Version comparison data:
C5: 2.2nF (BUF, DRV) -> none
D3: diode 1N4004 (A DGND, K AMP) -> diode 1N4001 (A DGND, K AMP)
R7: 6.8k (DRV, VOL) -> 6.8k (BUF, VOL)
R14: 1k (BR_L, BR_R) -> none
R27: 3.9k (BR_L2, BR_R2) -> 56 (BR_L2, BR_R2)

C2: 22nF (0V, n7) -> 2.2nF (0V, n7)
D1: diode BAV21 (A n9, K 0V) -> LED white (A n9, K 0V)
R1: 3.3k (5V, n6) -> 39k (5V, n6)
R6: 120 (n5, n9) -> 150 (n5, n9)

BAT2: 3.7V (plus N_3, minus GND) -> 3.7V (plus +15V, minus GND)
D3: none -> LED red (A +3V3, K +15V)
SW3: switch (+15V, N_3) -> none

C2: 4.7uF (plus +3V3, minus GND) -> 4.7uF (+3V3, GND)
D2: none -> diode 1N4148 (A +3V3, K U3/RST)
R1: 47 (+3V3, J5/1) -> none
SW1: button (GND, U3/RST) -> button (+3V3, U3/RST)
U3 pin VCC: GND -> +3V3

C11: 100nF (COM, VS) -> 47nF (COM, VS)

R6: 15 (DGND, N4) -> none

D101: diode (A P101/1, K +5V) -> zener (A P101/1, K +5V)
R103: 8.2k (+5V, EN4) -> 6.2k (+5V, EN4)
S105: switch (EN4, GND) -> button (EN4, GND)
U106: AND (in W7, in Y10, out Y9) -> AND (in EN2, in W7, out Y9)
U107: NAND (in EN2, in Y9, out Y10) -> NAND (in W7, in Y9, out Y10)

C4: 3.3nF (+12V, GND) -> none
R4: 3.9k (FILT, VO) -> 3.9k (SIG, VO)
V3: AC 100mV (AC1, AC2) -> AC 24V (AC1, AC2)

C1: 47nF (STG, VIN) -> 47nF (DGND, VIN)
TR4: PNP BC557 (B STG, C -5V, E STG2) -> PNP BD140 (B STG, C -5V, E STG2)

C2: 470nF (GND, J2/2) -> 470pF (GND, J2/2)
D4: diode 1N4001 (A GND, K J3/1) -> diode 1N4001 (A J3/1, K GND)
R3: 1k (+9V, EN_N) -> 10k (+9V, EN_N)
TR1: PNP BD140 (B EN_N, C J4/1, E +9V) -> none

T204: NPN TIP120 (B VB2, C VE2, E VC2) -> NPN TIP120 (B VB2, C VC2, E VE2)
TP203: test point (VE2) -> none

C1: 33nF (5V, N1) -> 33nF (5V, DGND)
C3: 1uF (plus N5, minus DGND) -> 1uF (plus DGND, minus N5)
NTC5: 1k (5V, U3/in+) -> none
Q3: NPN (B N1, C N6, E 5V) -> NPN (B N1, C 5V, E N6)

Assignment:
Write out the data again, exactly and in full.

Exercise solution:
C5: 2.2nF (BUF, DRV) -> none
D3: diode 1N4004 (A DGND, K AMP) -> diode 1N4001 (A DGND, K AMP)
R7: 6.8k (DRV, VOL) -> 6.8k (BUF, VOL)
R14: 1k (BR_L, BR_R) -> none
R27: 3.9k (BR_L2, BR_R2) -> 56 (BR_L2, BR_R2)

C2: 22nF (0V, n7) -> 2.2nF (0V, n7)
D1: diode BAV21 (A n9, K 0V) -> LED white (A n9, K 0V)
R1: 3.3k (5V, n6) -> 39k (5V, n6)
R6: 120 (n5, n9) -> 150 (n5, n9)

BAT2: 3.7V (plus N_3, minus GND) -> 3.7V (plus +15V, minus GND)
D3: none -> LED red (A +3V3, K +15V)
SW3: switch (+15V, N_3) -> none

C2: 4.7uF (plus +3V3, minus GND) -> 4.7uF (+3V3, GND)
D2: none -> diode 1N4148 (A +3V3, K U3/RST)
R1: 47 (+3V3, J5/1) -> none
SW1: button (GND, U3/RST) -> button (+3V3, U3/RST)
U3 pin VCC: GND -> +3V3

C11: 100nF (COM, VS) -> 47nF (COM, VS)

R6: 15 (DGND, N4) -> none

D101: diode (A P101/1, K +5V) -> zener (A P101/1, K +5V)
R103: 8.2k (+5V, EN4) -> 6.2k (+5V, EN4)
S105: switch (EN4, GND) -> button (EN4, GND)
U106: AND (in W7, in Y10, out Y9) -> AND (in EN2, in W7, out Y9)
U107: NAND (in EN2, in Y9, out Y10) -> NAND (in W7, in Y9, out Y10)

C4: 3.3nF (+12V, GND) -> none
R4: 3.9k (FILT, VO) -> 3.9k (SIG, VO)
V3: AC 100mV (AC1, AC2) -> AC 24V (AC1, AC2)

C1: 47nF (STG, VIN) -> 47nF (DGND, VIN)
TR4: PNP BC557 (B STG, C -5V, E STG2) -> PNP BD140 (B STG, C -5V, E STG2)

C2: 470nF (GND, J2/2) -> 470pF (GND, J2/2)
D4: diode 1N4001 (A GND, K J3/1) -> diode 1N4001 (A J3/1, K GND)
R3: 1k (+9V, EN_N) -> 10k (+9V, EN_N)
TR1: PNP BD140 (B EN_N, C J4/1, E +9V) -> none

T204: NPN TIP120 (B VB2, C VE2, E VC2) -> NPN TIP120 (B VB2, C VC2, E VE2)
TP203: test point (VE2) -> none

C1: 33nF (5V, N1) -> 33nF (5V, DGND)
C3: 1uF (plus N5, minus DGND) -> 1uF (plus DGND, minus N5)
NTC5: 1k (5V, U3/in+) -> none
Q3: NPN (B N1, C N6, E 5V) -> NPN (B N1, C 5V, E N6)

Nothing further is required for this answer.